TASK> Below are entries; output exactly the lines from the one with "pink bowling pin: [154,174,194,256]" to the one with "green egg: [102,108,142,141]", both included, and nothing else.

Stored dataset items>
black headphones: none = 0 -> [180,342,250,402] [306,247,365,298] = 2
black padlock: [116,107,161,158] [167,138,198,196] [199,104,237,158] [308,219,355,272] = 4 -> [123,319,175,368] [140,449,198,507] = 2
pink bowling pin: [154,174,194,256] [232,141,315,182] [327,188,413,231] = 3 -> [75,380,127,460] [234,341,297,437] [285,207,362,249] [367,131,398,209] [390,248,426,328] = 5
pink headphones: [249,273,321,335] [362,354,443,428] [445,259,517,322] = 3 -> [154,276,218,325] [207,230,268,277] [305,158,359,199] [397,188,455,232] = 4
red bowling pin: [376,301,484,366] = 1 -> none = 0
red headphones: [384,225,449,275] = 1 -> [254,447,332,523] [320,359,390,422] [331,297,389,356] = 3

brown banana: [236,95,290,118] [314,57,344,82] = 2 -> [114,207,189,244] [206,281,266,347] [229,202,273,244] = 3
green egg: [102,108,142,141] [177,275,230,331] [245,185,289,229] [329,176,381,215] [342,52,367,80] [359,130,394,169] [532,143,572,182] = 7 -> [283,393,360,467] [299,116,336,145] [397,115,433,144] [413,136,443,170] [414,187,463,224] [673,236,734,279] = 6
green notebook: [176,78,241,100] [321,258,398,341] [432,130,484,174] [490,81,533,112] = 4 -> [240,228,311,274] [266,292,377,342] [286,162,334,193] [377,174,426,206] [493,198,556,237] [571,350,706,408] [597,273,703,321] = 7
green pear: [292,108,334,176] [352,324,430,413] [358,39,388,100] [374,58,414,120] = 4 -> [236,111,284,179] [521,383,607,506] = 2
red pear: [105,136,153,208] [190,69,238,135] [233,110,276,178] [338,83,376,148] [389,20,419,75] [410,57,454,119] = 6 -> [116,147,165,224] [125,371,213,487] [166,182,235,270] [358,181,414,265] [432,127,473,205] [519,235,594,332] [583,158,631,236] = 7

EXERCISE RESPONSE>
pink bowling pin: [154,174,194,256] [232,141,315,182] [327,188,413,231] = 3 -> [75,380,127,460] [234,341,297,437] [285,207,362,249] [367,131,398,209] [390,248,426,328] = 5
pink headphones: [249,273,321,335] [362,354,443,428] [445,259,517,322] = 3 -> [154,276,218,325] [207,230,268,277] [305,158,359,199] [397,188,455,232] = 4
red bowling pin: [376,301,484,366] = 1 -> none = 0
red headphones: [384,225,449,275] = 1 -> [254,447,332,523] [320,359,390,422] [331,297,389,356] = 3

brown banana: [236,95,290,118] [314,57,344,82] = 2 -> [114,207,189,244] [206,281,266,347] [229,202,273,244] = 3
green egg: [102,108,142,141] [177,275,230,331] [245,185,289,229] [329,176,381,215] [342,52,367,80] [359,130,394,169] [532,143,572,182] = 7 -> [283,393,360,467] [299,116,336,145] [397,115,433,144] [413,136,443,170] [414,187,463,224] [673,236,734,279] = 6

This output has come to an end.